[Shape position updates]
"""
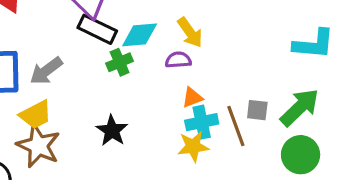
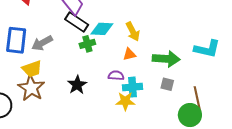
purple semicircle: (178, 60) -> (116, 76), moved
orange triangle: (192, 98) -> (129, 54), moved
green arrow: (300, 107) -> (166, 59), moved, turned 40
brown line: (236, 126) -> (197, 99), moved

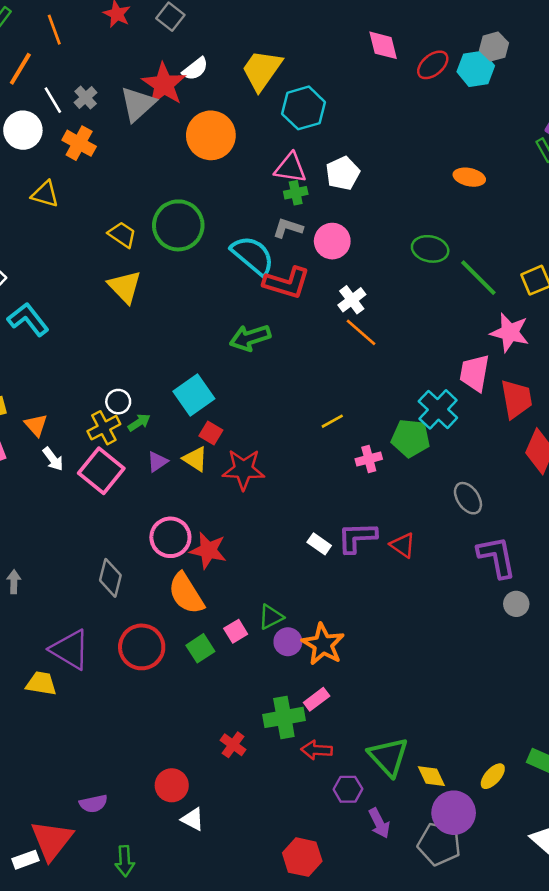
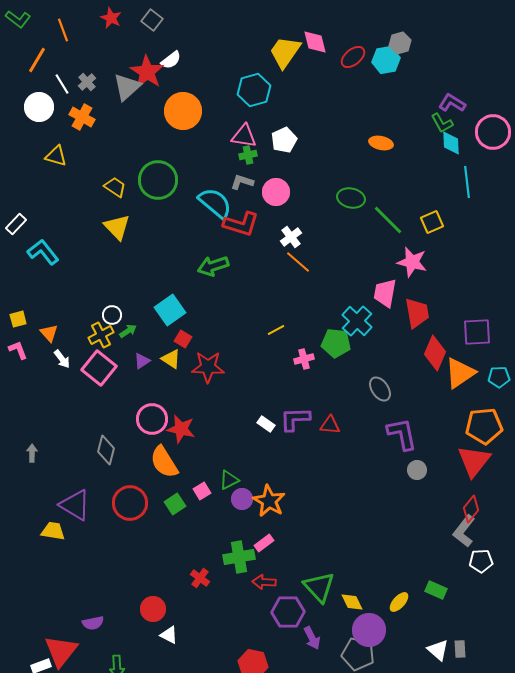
yellow trapezoid: (262, 70) -> (285, 52), moved
red triangle: (403, 545) -> (330, 425), turned -30
purple hexagon: (348, 789) -> (288, 612), size x1.5

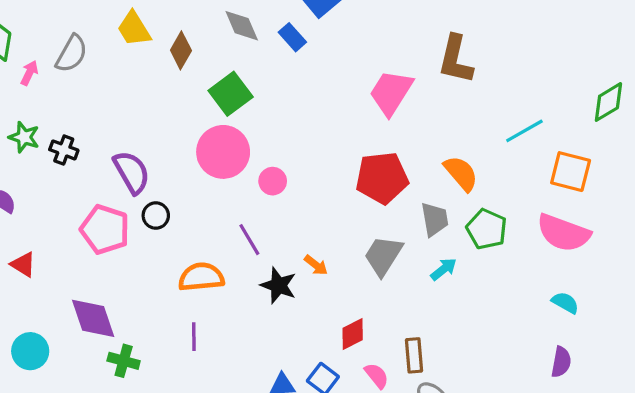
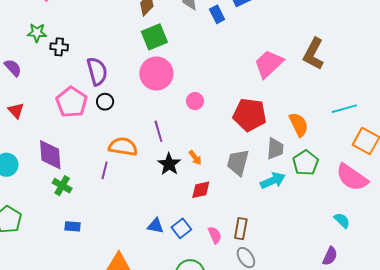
green square: (231, 94) -> (154, 37), moved
green star: (24, 137) -> (37, 33), turned -30
black cross: (64, 150) -> (59, 47), turned -30
pink circle: (273, 181) -> (195, 101), moved
gray trapezoid: (383, 256) -> (238, 163), turned -32
cyan arrow: (444, 269) -> (273, 180), size x1.4
red diamond: (353, 334) -> (201, 190), moved
purple line: (194, 337) -> (105, 170), moved

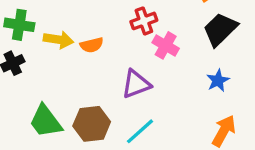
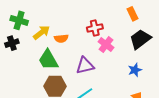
yellow arrow: (58, 40) -> (42, 33), turned -54
green trapezoid: (46, 121) -> (48, 60), moved

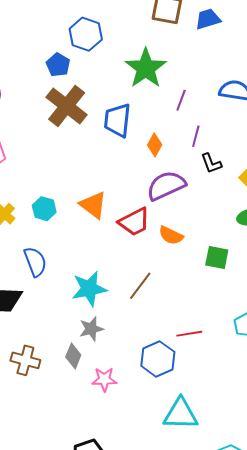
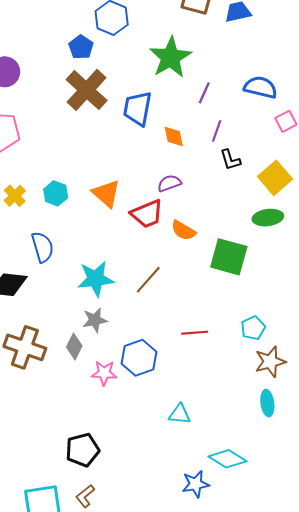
orange diamond: (155, 145) -> (174, 137), turned -45
purple semicircle: (166, 186) -> (169, 183), moved, size x0.6
green square: (217, 258) -> (229, 257), size x1.5
blue hexagon: (158, 359) -> (139, 358), moved
brown cross: (25, 360) -> (25, 347), size x1.4
cyan triangle: (181, 414) -> (180, 414), size x0.6

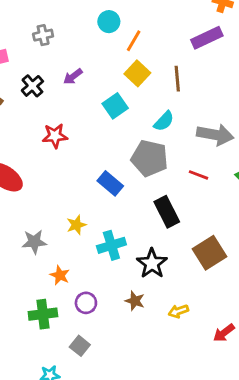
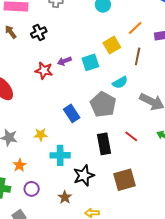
orange line: (134, 41) -> (135, 28), moved
purple arrow: (73, 77) -> (64, 61), moved
red line: (198, 175) -> (131, 136), moved

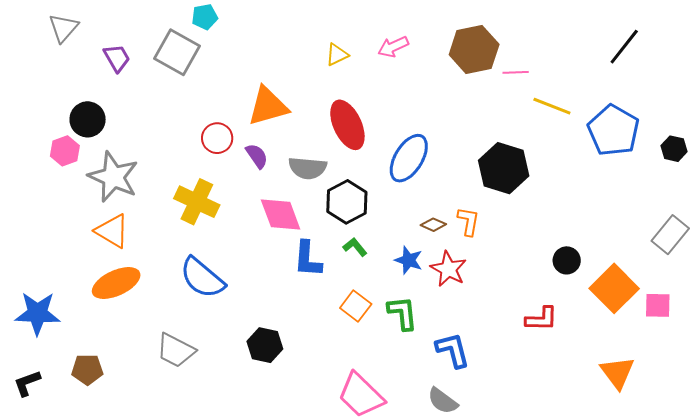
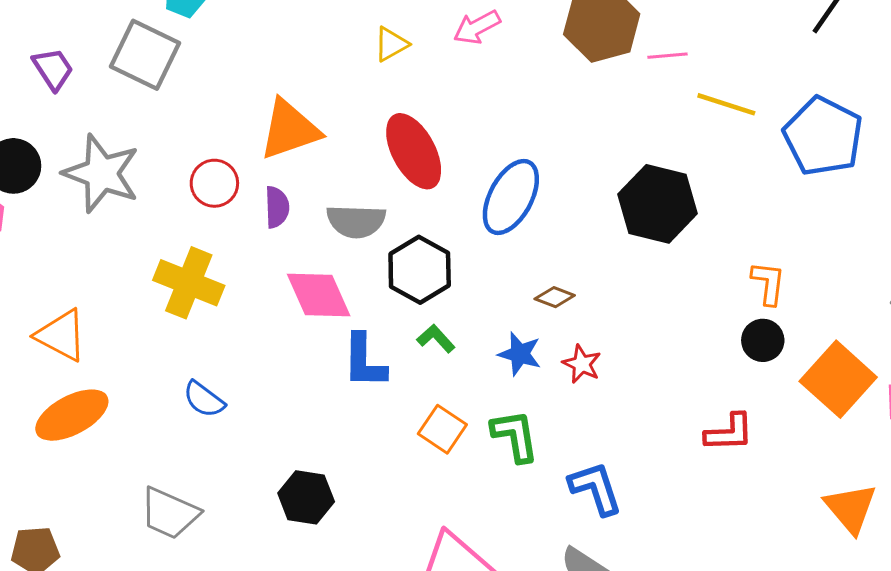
purple semicircle: (257, 156) -> (277, 207), turned 36
gray star: (113, 177) -> (102, 173), moved
orange L-shape: (468, 221) -> (768, 283), moved
red star: (448, 269) -> (582, 364), size x0.7
blue semicircle: (202, 278) -> (204, 399), size x0.6

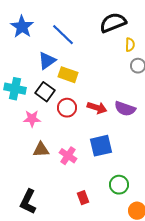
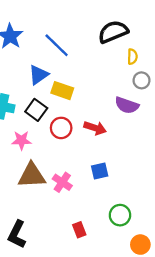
purple semicircle: (125, 109) -> (127, 105), moved
blue square: (101, 146) -> (100, 171), size x0.7
brown triangle: (41, 150) -> (32, 175), size x1.5

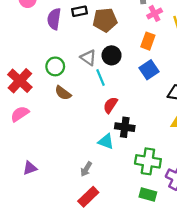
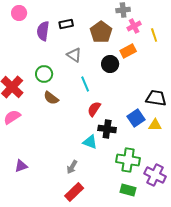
brown pentagon: (105, 20) -> (101, 32), moved, turned -30
orange rectangle: (148, 41) -> (128, 51), turned 42
black circle: (112, 55) -> (110, 64), moved
gray triangle: (88, 58) -> (74, 55), moved
blue square: (149, 70) -> (136, 118), moved

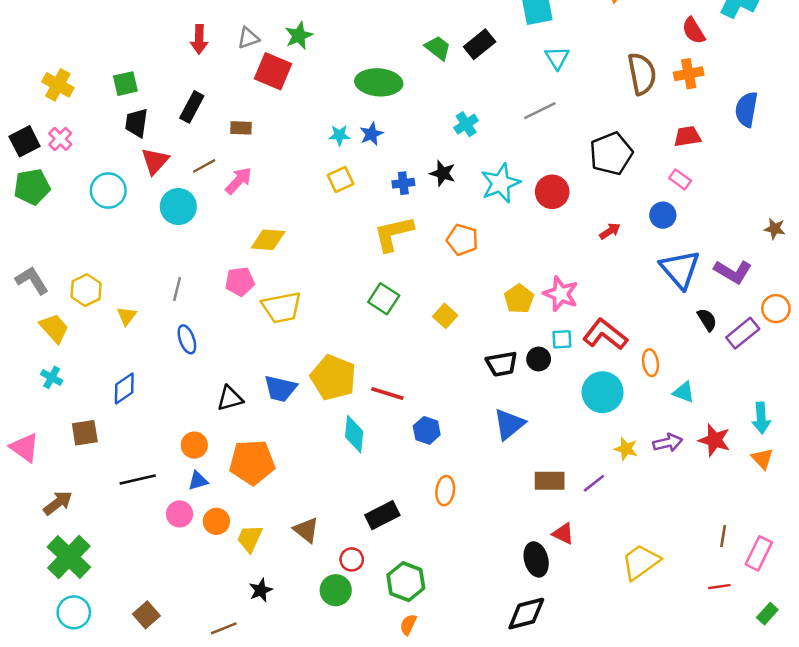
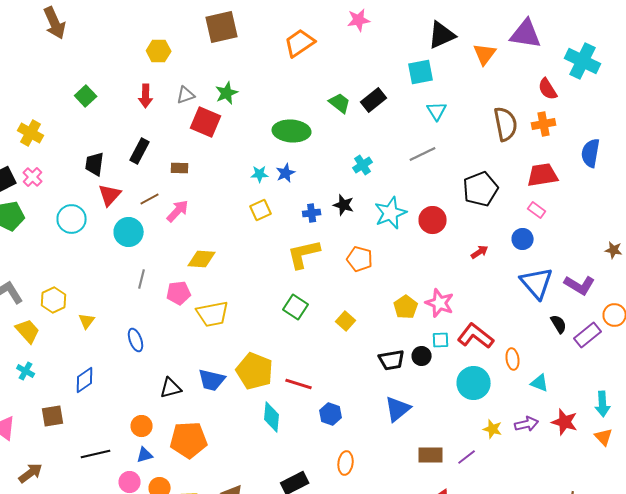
green square: (125, 84) -> (86, 96), moved, turned -30
red trapezoid: (687, 136) -> (543, 175), size x1.4
gray line: (177, 289) -> (142, 279), moved

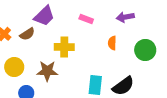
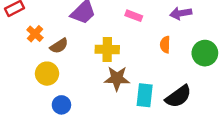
brown semicircle: (27, 34) -> (59, 46), moved
brown star: (47, 71) -> (117, 78), moved

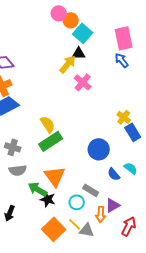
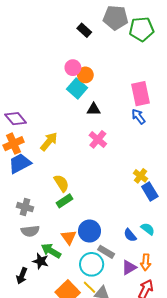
cyan square: (83, 33) -> (77, 88), moved
yellow arrow: (68, 64) -> (49, 142), moved
green rectangle: (51, 141) -> (65, 201), size x0.7
blue circle: (99, 149) -> (89, 231), moved
orange triangle: (55, 176) -> (69, 237), size x0.7
black star: (48, 199) -> (41, 261), moved
cyan circle: (77, 202) -> (92, 264), size x1.5
orange arrow: (101, 214) -> (146, 262), moved

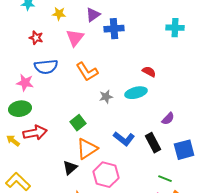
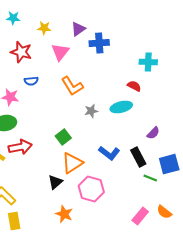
"""
With the pictures omitted, the entries are to be transcribed in full, exactly as they appear.

*Exercise answer*
purple semicircle: (178, 60) -> (116, 76), moved
orange triangle: (192, 98) -> (129, 54), moved
green arrow: (300, 107) -> (166, 59), moved, turned 40
brown line: (236, 126) -> (197, 99), moved

yellow trapezoid: (262, 70) -> (285, 52), moved
red triangle: (403, 545) -> (330, 425), turned -30
purple hexagon: (348, 789) -> (288, 612), size x1.5

green square: (231, 94) -> (154, 37), moved
green star: (24, 137) -> (37, 33), turned -30
black cross: (64, 150) -> (59, 47), turned -30
pink circle: (273, 181) -> (195, 101), moved
gray trapezoid: (383, 256) -> (238, 163), turned -32
cyan arrow: (444, 269) -> (273, 180), size x1.4
red diamond: (353, 334) -> (201, 190), moved
purple line: (194, 337) -> (105, 170), moved

yellow arrow: (58, 40) -> (42, 33), turned -54
green trapezoid: (46, 121) -> (48, 60), moved

orange diamond: (155, 145) -> (174, 137), turned -45
purple semicircle: (166, 186) -> (169, 183), moved, size x0.6
green square: (217, 258) -> (229, 257), size x1.5
blue hexagon: (158, 359) -> (139, 358), moved
brown cross: (25, 360) -> (25, 347), size x1.4
cyan triangle: (181, 414) -> (180, 414), size x0.6

orange line: (134, 41) -> (135, 28), moved
purple arrow: (73, 77) -> (64, 61), moved
red line: (198, 175) -> (131, 136), moved

purple semicircle: (257, 156) -> (277, 207), turned 36
gray star: (113, 177) -> (102, 173), moved
orange L-shape: (468, 221) -> (768, 283), moved
red star: (448, 269) -> (582, 364), size x0.7
blue semicircle: (202, 278) -> (204, 399), size x0.6

purple semicircle: (125, 109) -> (127, 105), moved
blue square: (101, 146) -> (100, 171), size x0.7
brown triangle: (41, 150) -> (32, 175), size x1.5

brown pentagon: (105, 20) -> (101, 32), moved, turned -30
orange rectangle: (148, 41) -> (128, 51), turned 42
black circle: (112, 55) -> (110, 64), moved
gray triangle: (88, 58) -> (74, 55), moved
blue square: (149, 70) -> (136, 118), moved

green square: (125, 84) -> (86, 96), moved, turned -30
red trapezoid: (687, 136) -> (543, 175), size x1.4
gray line: (177, 289) -> (142, 279), moved

brown semicircle: (27, 34) -> (59, 46), moved
brown star: (47, 71) -> (117, 78), moved

cyan square: (83, 33) -> (77, 88), moved
yellow arrow: (68, 64) -> (49, 142), moved
green rectangle: (51, 141) -> (65, 201), size x0.7
blue circle: (99, 149) -> (89, 231), moved
orange triangle: (55, 176) -> (69, 237), size x0.7
black star: (48, 199) -> (41, 261), moved
cyan circle: (77, 202) -> (92, 264), size x1.5
orange arrow: (101, 214) -> (146, 262), moved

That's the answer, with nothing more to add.